#### Source material
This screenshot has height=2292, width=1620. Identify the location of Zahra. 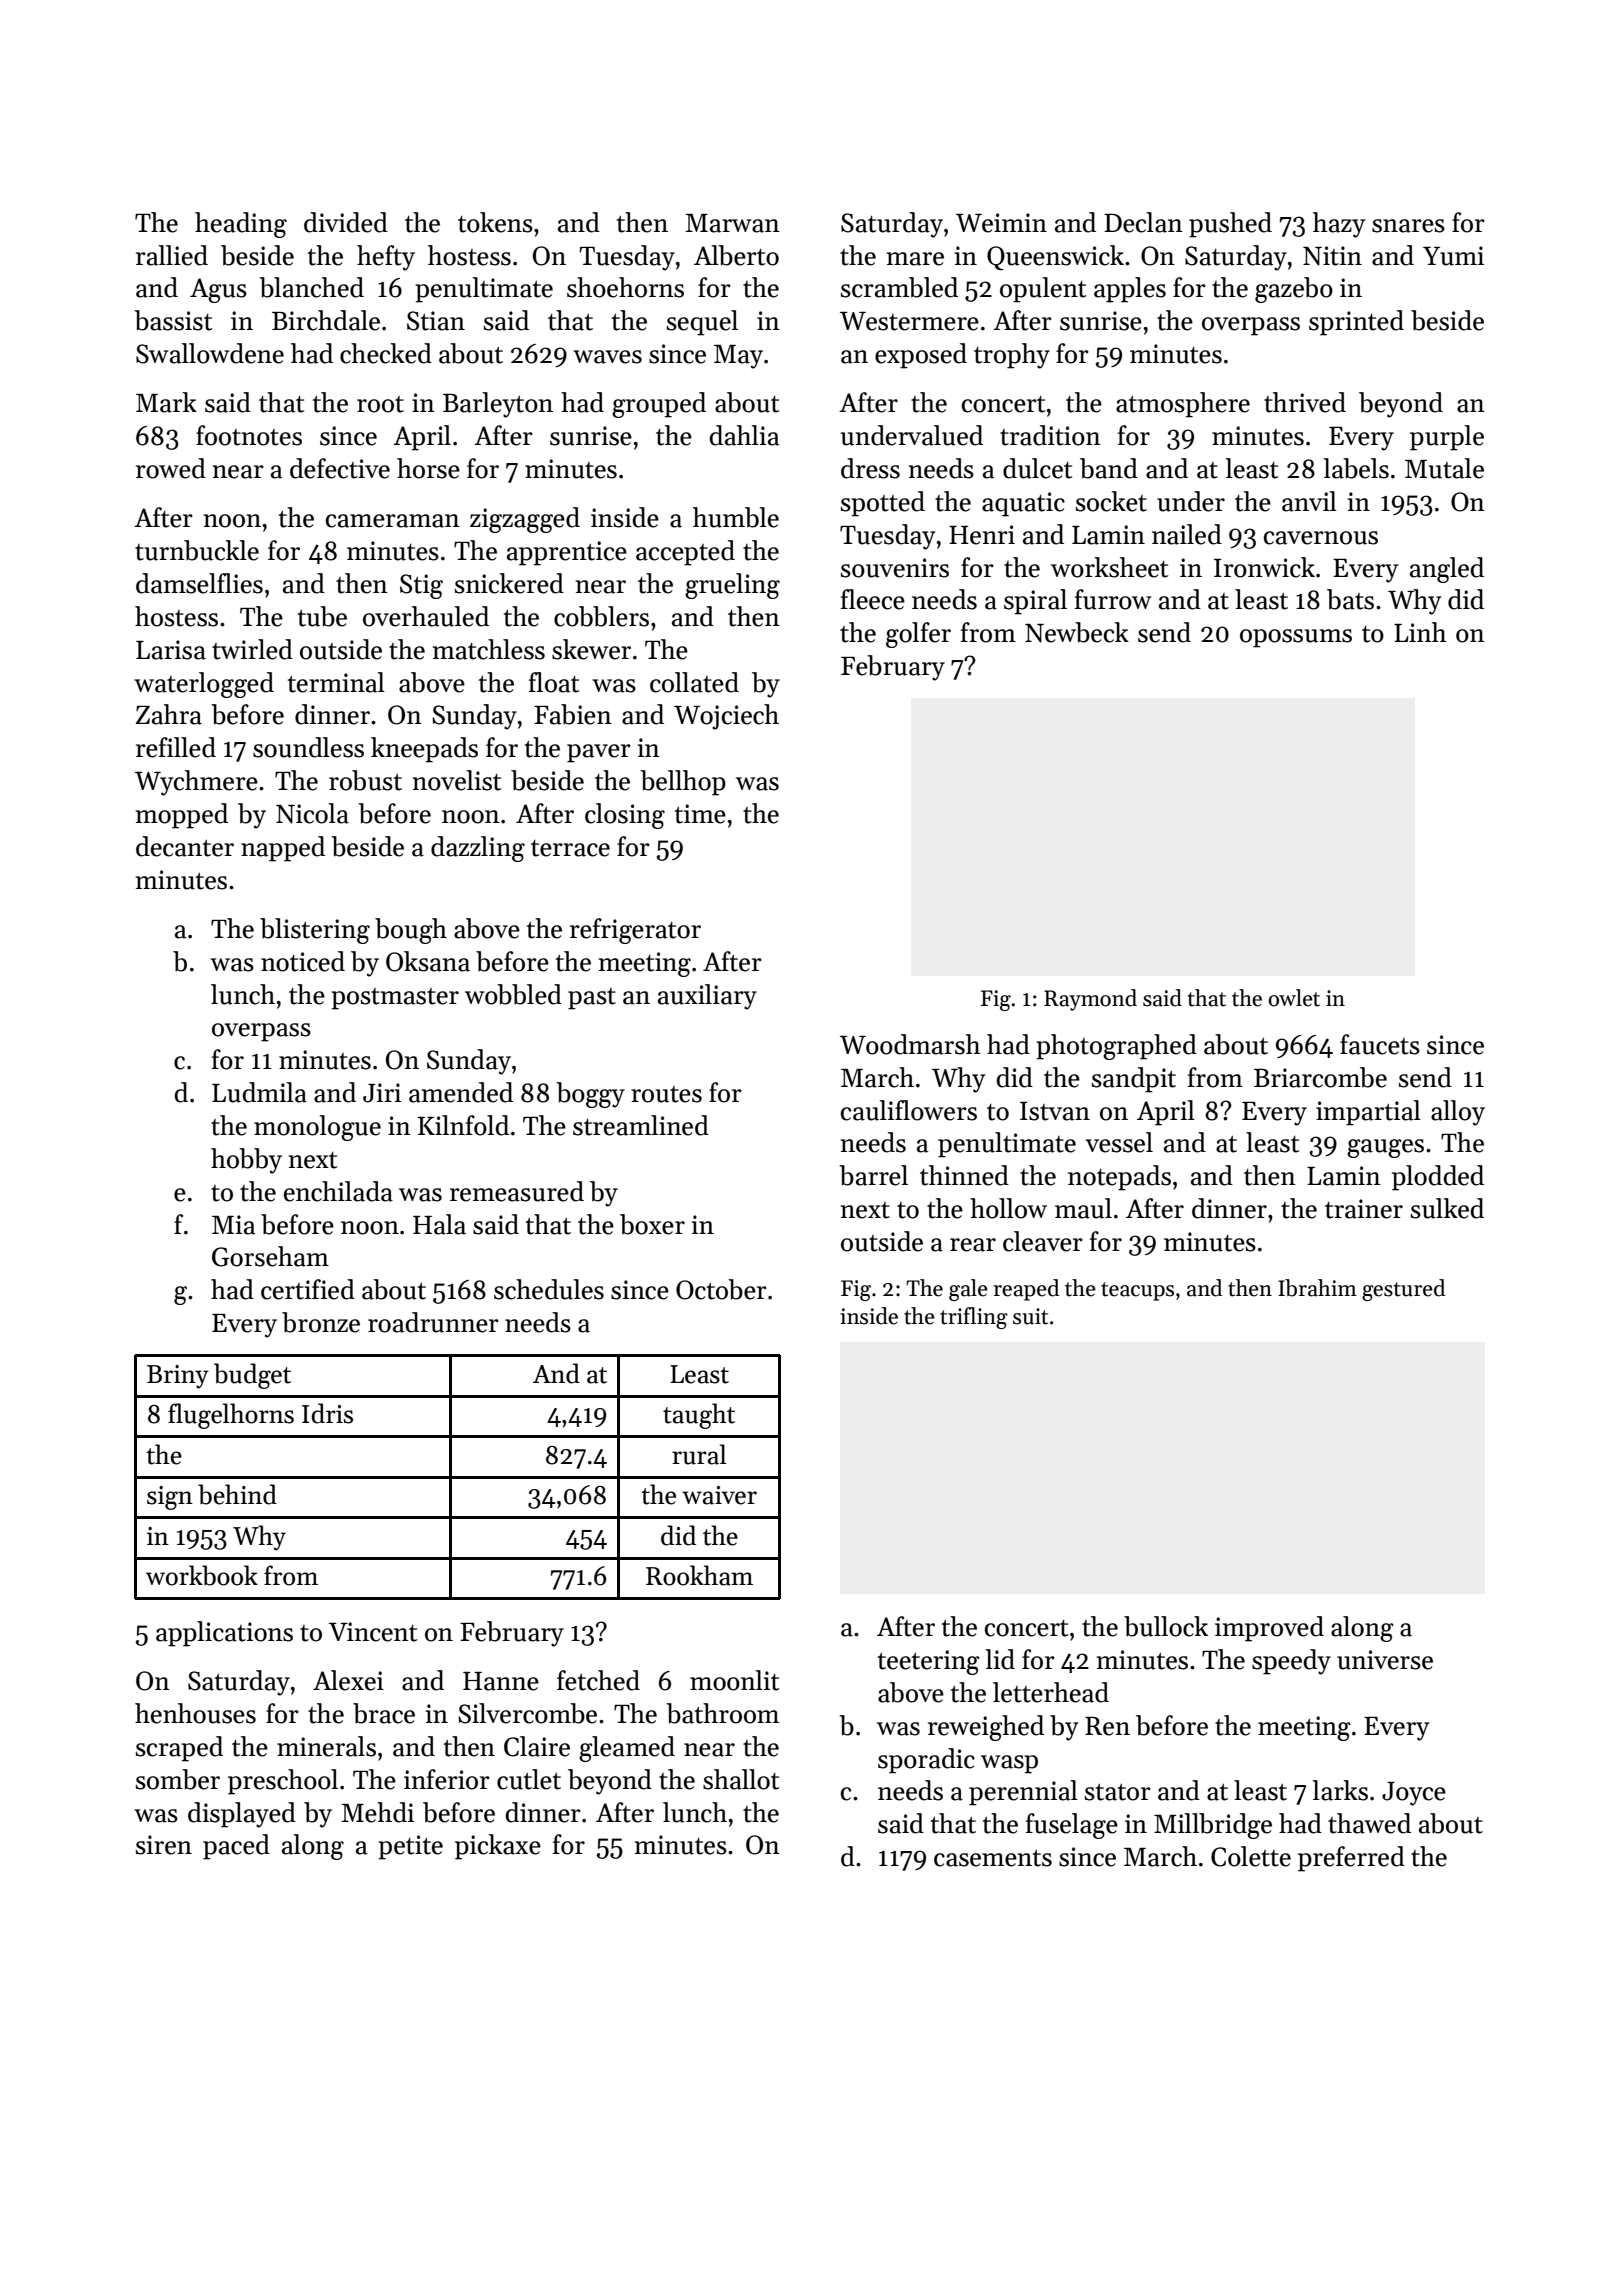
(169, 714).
* * *
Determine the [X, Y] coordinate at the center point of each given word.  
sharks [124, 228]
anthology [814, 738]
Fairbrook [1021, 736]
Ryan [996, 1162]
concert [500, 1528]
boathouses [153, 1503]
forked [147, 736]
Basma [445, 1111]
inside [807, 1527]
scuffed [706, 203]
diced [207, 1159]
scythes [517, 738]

#### Written instruction
Put the records from the line with "Determine the [X, Y]" to the line with "scythes [517, 738]", both included, into a JSON list of strings, one string per line, leaving out blank lines.

#### Completed exercise
[
  "Determine the [X, Y] coordinate at the center point of each given word.  ",
  "sharks [124, 228]",
  "anthology [814, 738]",
  "Fairbrook [1021, 736]",
  "Ryan [996, 1162]",
  "concert [500, 1528]",
  "boathouses [153, 1503]",
  "forked [147, 736]",
  "Basma [445, 1111]",
  "inside [807, 1527]",
  "scuffed [706, 203]",
  "diced [207, 1159]",
  "scythes [517, 738]"
]